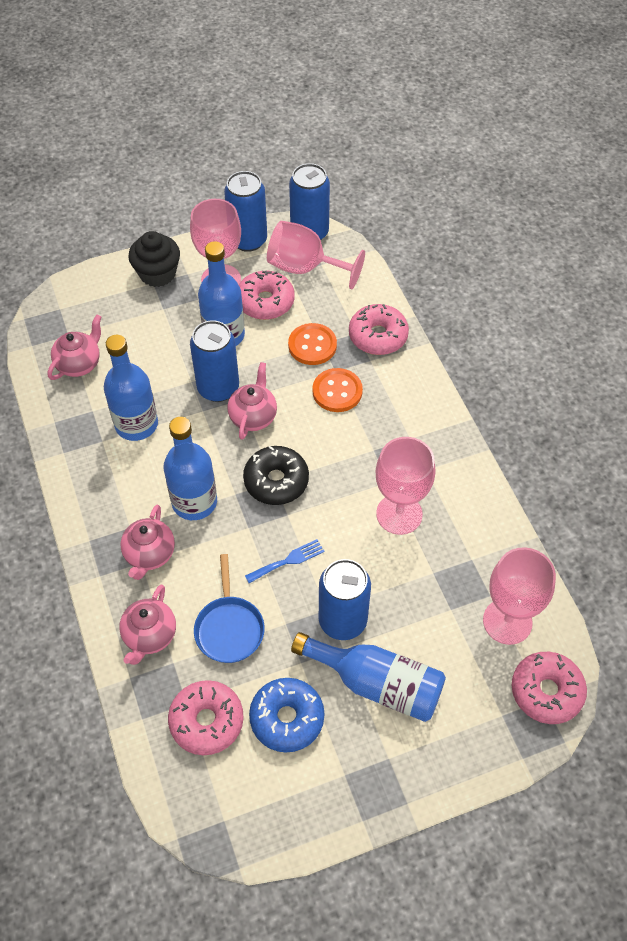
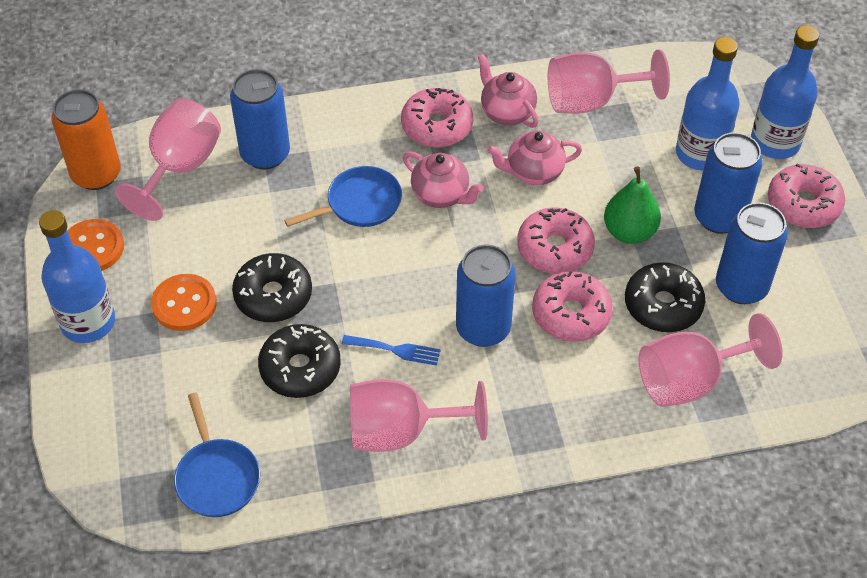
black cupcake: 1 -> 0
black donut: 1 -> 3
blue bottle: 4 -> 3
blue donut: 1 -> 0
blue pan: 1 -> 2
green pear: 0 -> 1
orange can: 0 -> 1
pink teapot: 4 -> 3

-=-=-=-=-

Print every entry exactly; omit the pictures.

black cupcake: 1 -> 0
black donut: 1 -> 3
blue bottle: 4 -> 3
blue donut: 1 -> 0
blue pan: 1 -> 2
green pear: 0 -> 1
orange can: 0 -> 1
pink teapot: 4 -> 3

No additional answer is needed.